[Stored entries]

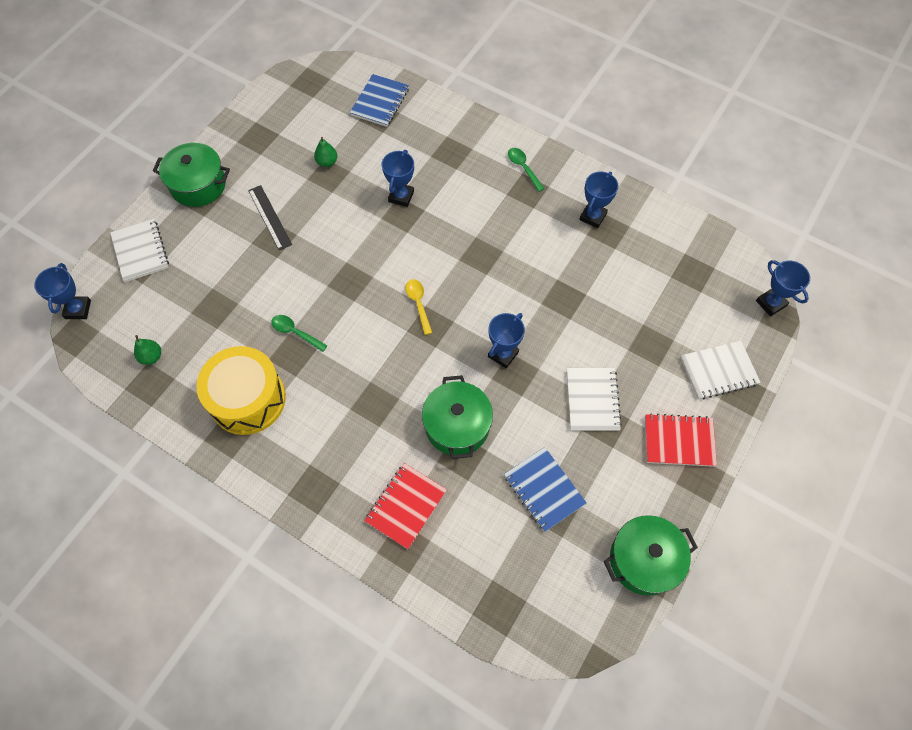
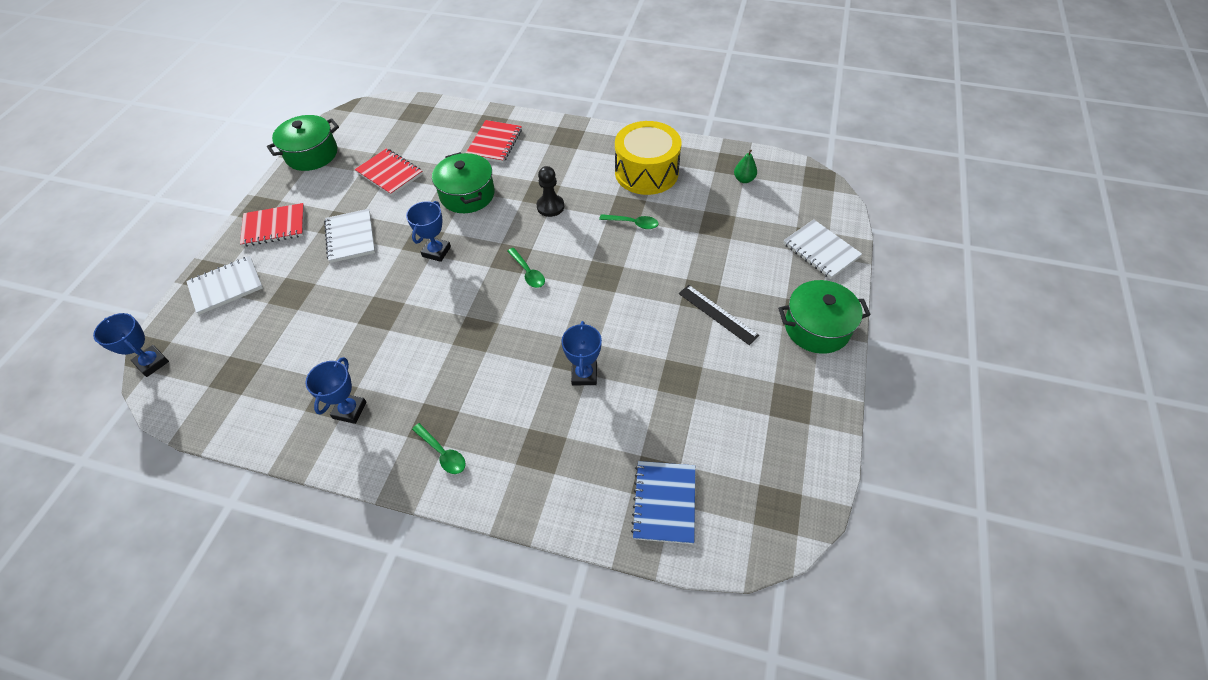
camera: 165 degrees right, 10 degrees down
(78, 309) = (834, 195): blue trophy -> none
(327, 162) = (690, 393): green pear -> none
(371, 380) = (550, 206): none -> black pawn
(418, 304) = (528, 272): yellow spoon -> green spoon
(544, 490) = (389, 173): blue notebook -> red notebook

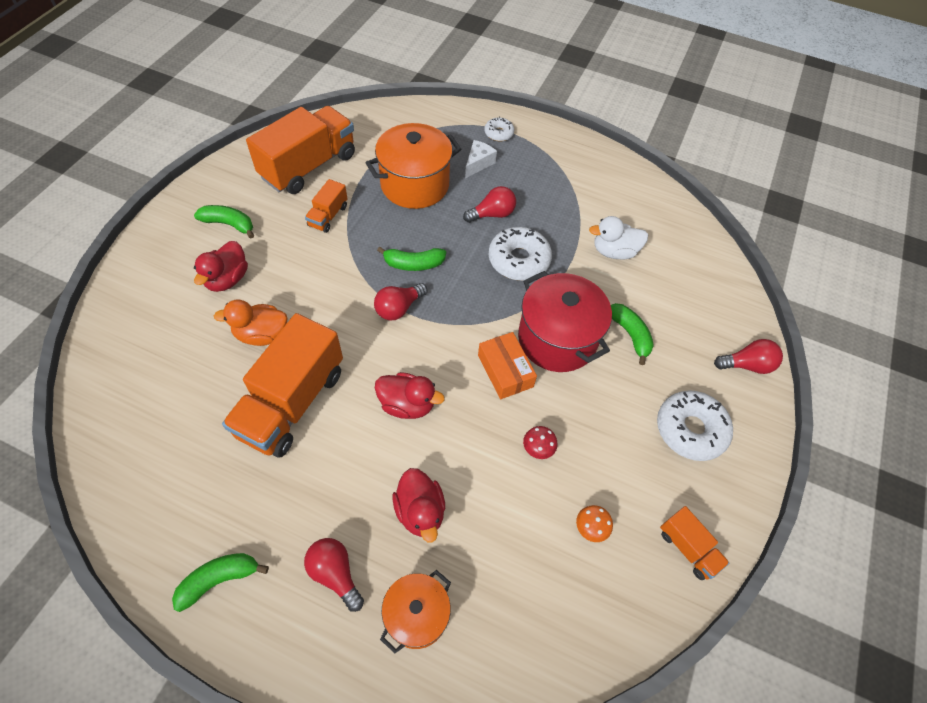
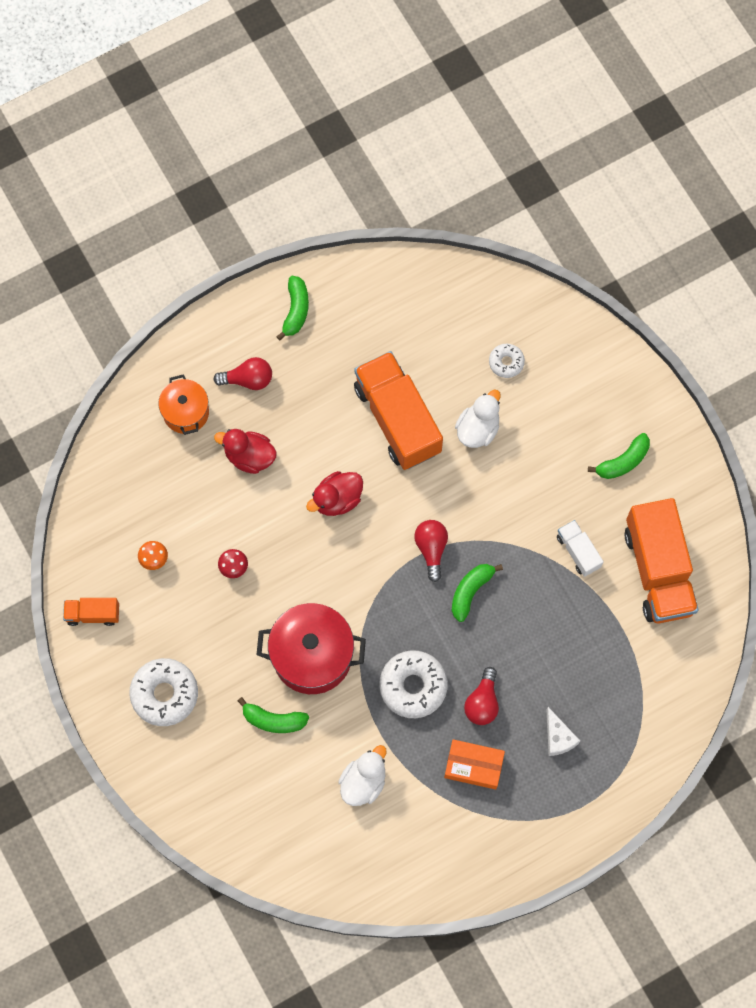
camera: 130 degrees right, 15 degrees up
(227, 279) = (556, 430): red duck -> none
(261, 334) = (478, 429): orange duck -> white duck
(328, 216) = (578, 551): orange truck -> white truck
(415, 185) = (568, 655): orange pot -> none
(499, 133) = (589, 791): white donut -> white donut (506, 362)
(505, 371) = (313, 592): orange box -> orange box (473, 766)
(746, 365) = (178, 793): red light bulb -> none

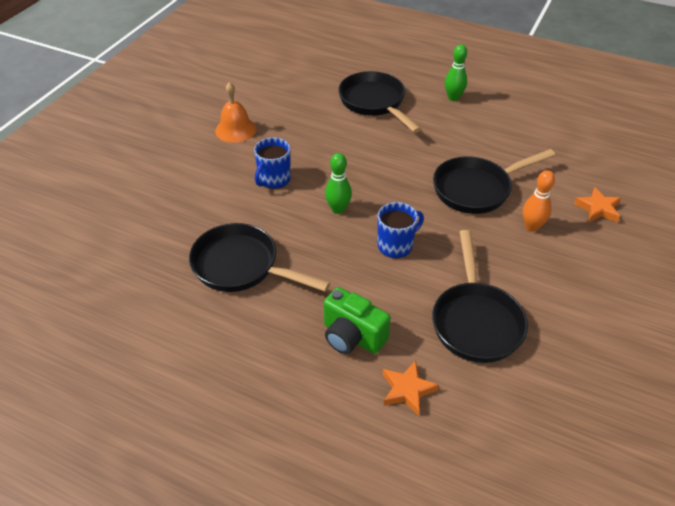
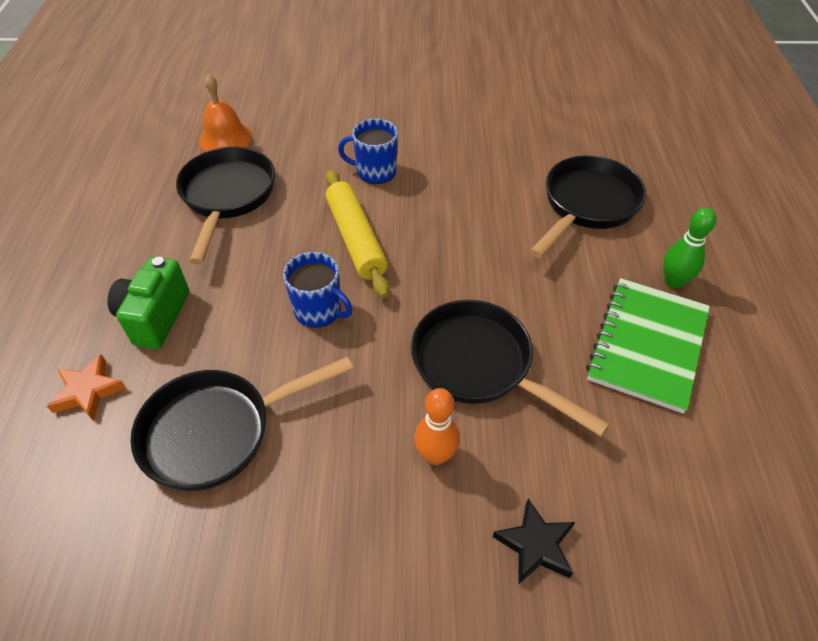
camera: 65 degrees right, 5 degrees up
(235, 129) = (440, 115): orange bell -> orange bell (225, 138)
(338, 209) = (355, 239): green bowling pin -> yellow rolling pin
(492, 124) = (647, 345): none -> green notebook
(598, 209) = (535, 545): orange star -> black star

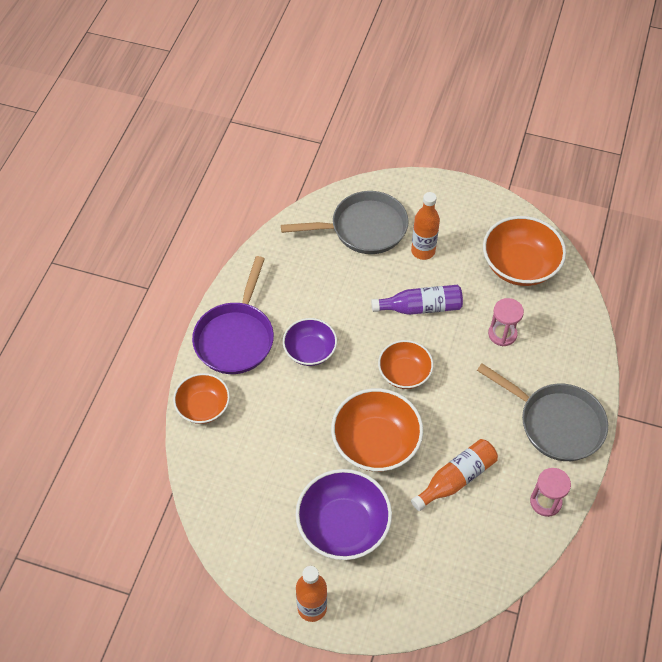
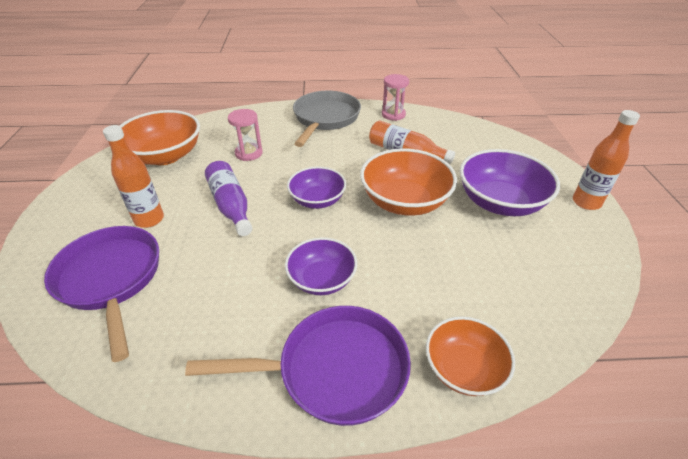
camera: 110 degrees left, 15 degrees down
(363, 228) = (111, 279): grey pan -> purple pan
(404, 373) = (317, 200): orange bowl -> purple bowl

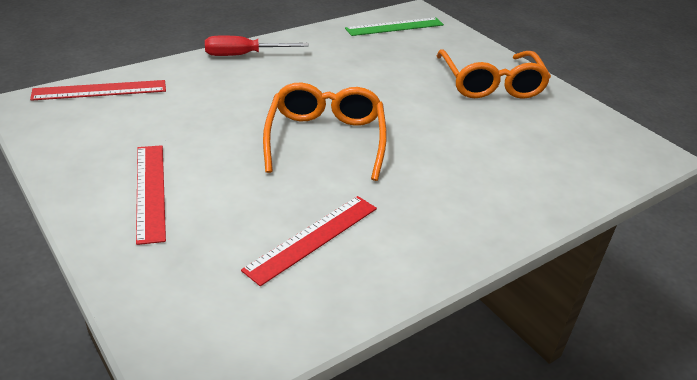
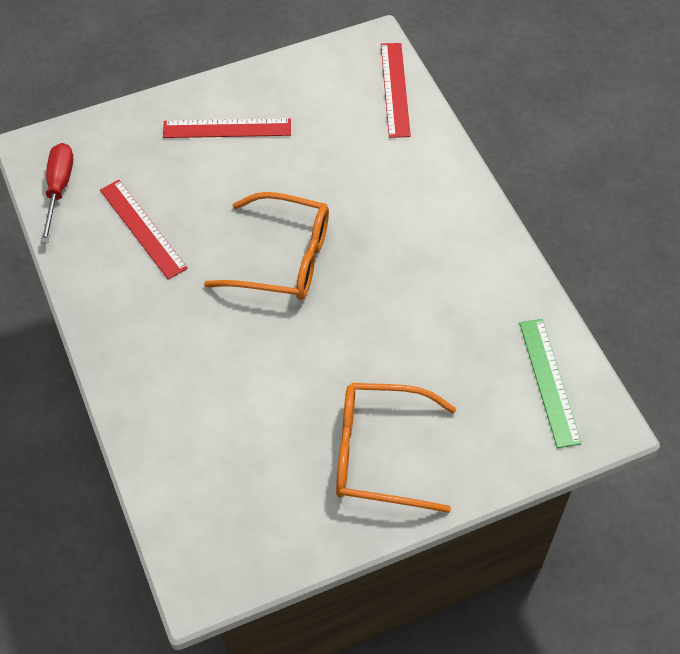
camera: 105 degrees right, 20 degrees up
(244, 55) = (466, 206): red screwdriver -> red screwdriver (59, 189)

**HOW TO COMPLETE THIS TASK**.
Start at the line that contains "(235, 129) = (440, 115): orange" and retype every line through the end of the entries above, both ends included. Exclude all pictures.

**RESULT OF THE TASK**.
(235, 129) = (440, 115): orange bell -> orange bell (225, 138)
(338, 209) = (355, 239): green bowling pin -> yellow rolling pin
(492, 124) = (647, 345): none -> green notebook
(598, 209) = (535, 545): orange star -> black star

camera: 110 degrees left, 15 degrees down
(363, 228) = (111, 279): grey pan -> purple pan
(404, 373) = (317, 200): orange bowl -> purple bowl

camera: 105 degrees right, 20 degrees up
(244, 55) = (466, 206): red screwdriver -> red screwdriver (59, 189)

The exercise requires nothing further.